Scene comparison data
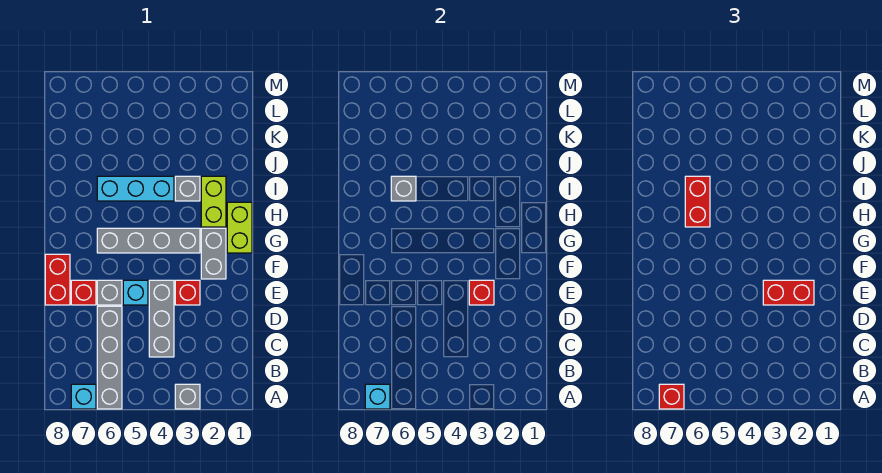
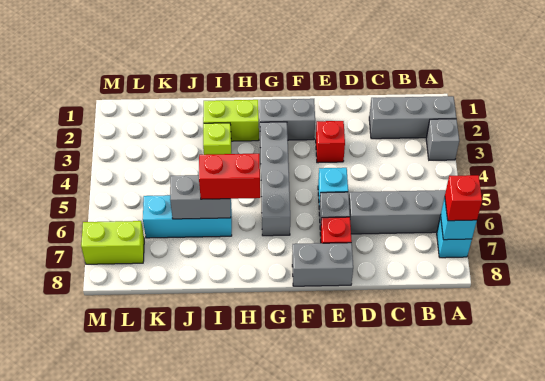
grey brick C4:E4 level 1 -> grey brick A2:C2 level 1
red brick E2:E3 level 3 -> none
red brick E3 level 2 -> none
red brick E8:F8 level 1 -> grey brick E8:F8 level 1
lime brick G1:H1 level 1 -> lime brick L7:M7 level 1
grey brick I3 level 1 -> lime brick I3 level 1
cyan brick I4:I6 level 1 -> cyan brick I6:K6 level 1
grey brick I6 level 2 -> grey brick I6:J6 level 2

→ **What this task involves**: Copy all the records above exactly, but leave out the pictures.

→ **Expected answer**:
grey brick C4:E4 level 1 -> grey brick A2:C2 level 1
red brick E2:E3 level 3 -> none
red brick E3 level 2 -> none
red brick E8:F8 level 1 -> grey brick E8:F8 level 1
lime brick G1:H1 level 1 -> lime brick L7:M7 level 1
grey brick I3 level 1 -> lime brick I3 level 1
cyan brick I4:I6 level 1 -> cyan brick I6:K6 level 1
grey brick I6 level 2 -> grey brick I6:J6 level 2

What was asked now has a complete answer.